• [Description of the task]:
Write out every line of the data below without any change, omitting the pictures.

BEGIN Information provided

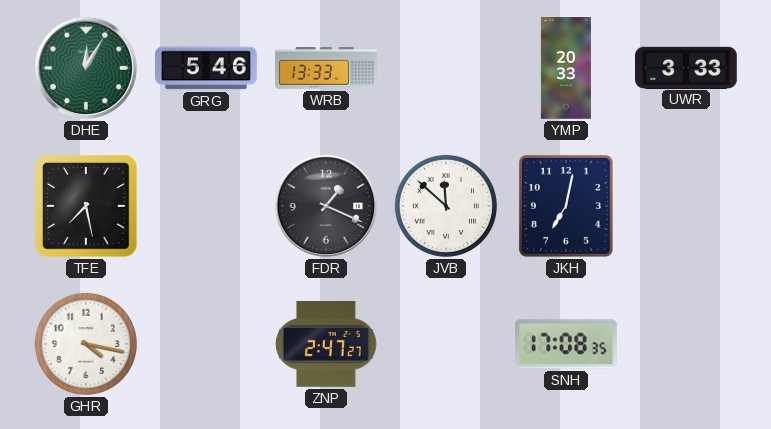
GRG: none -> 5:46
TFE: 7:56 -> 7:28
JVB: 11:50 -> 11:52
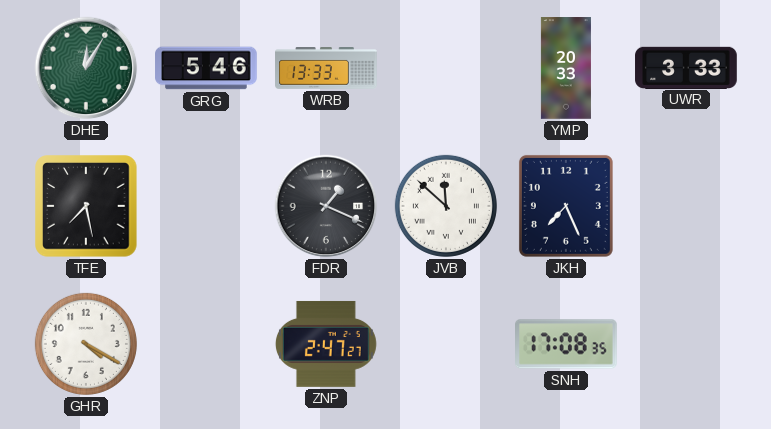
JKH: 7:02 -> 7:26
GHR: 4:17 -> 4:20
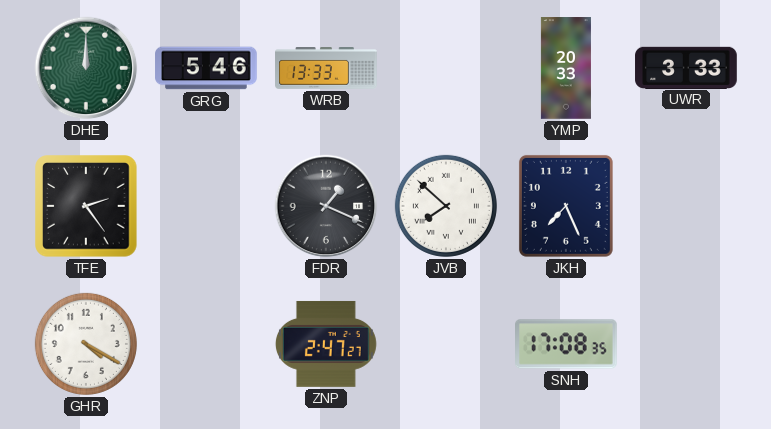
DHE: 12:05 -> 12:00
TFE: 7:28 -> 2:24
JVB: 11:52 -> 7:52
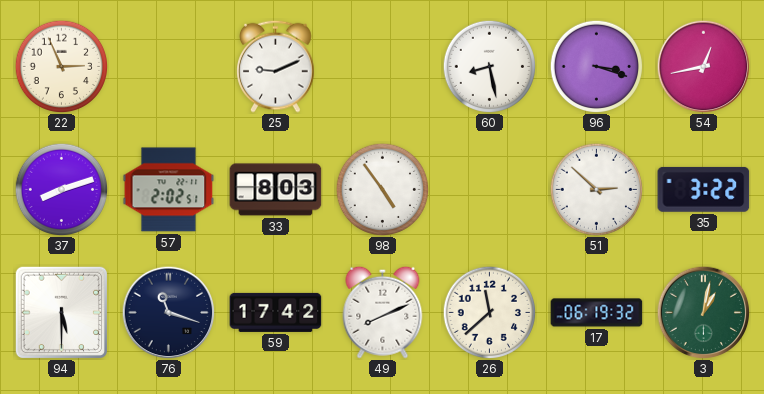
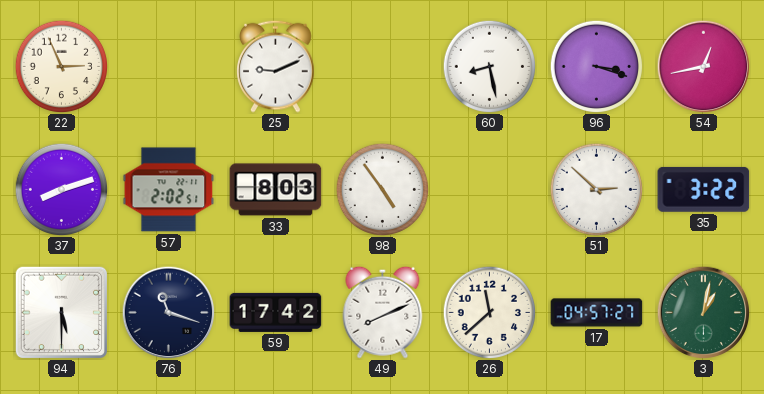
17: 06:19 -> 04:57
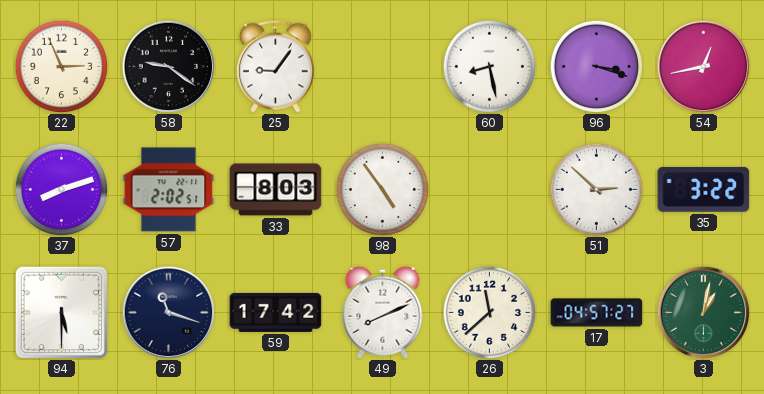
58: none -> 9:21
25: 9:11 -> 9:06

END Information provided

• [Output for this exercise]:
GRG: none -> 5:46
TFE: 7:56 -> 7:28
JVB: 11:50 -> 11:52
JKH: 7:02 -> 7:26
GHR: 4:17 -> 4:20
DHE: 12:05 -> 12:00
TFE: 7:28 -> 2:24
JVB: 11:52 -> 7:52
17: 06:19 -> 04:57
58: none -> 9:21
25: 9:11 -> 9:06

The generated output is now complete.